Exercise details —
In the entries below, find the line containing "blue rectangle: (169, 150)" and the line containing "pink line: (83, 59) -> (96, 56), moved". Copy those two lines and everything between them exactly, and only that.

Information supplied —
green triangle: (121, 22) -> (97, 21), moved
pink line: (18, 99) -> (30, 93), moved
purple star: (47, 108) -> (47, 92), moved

* * *

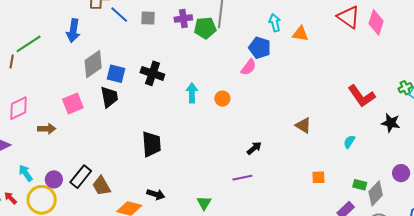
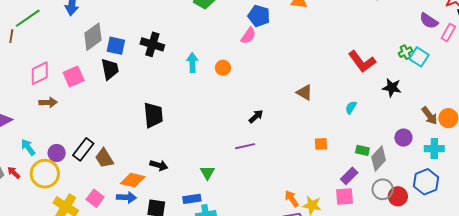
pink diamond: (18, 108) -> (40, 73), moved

--

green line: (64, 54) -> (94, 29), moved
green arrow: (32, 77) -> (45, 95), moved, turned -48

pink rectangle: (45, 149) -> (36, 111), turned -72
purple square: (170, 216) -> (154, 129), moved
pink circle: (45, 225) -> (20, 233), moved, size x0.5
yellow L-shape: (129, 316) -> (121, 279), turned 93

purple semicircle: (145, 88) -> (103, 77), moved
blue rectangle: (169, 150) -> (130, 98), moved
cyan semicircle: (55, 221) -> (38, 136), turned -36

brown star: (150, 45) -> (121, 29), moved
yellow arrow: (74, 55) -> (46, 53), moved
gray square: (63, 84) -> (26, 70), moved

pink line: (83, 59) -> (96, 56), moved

Answer to this exercise —
blue rectangle: (169, 150) -> (130, 98), moved
cyan semicircle: (55, 221) -> (38, 136), turned -36

brown star: (150, 45) -> (121, 29), moved
yellow arrow: (74, 55) -> (46, 53), moved
gray square: (63, 84) -> (26, 70), moved

pink line: (83, 59) -> (96, 56), moved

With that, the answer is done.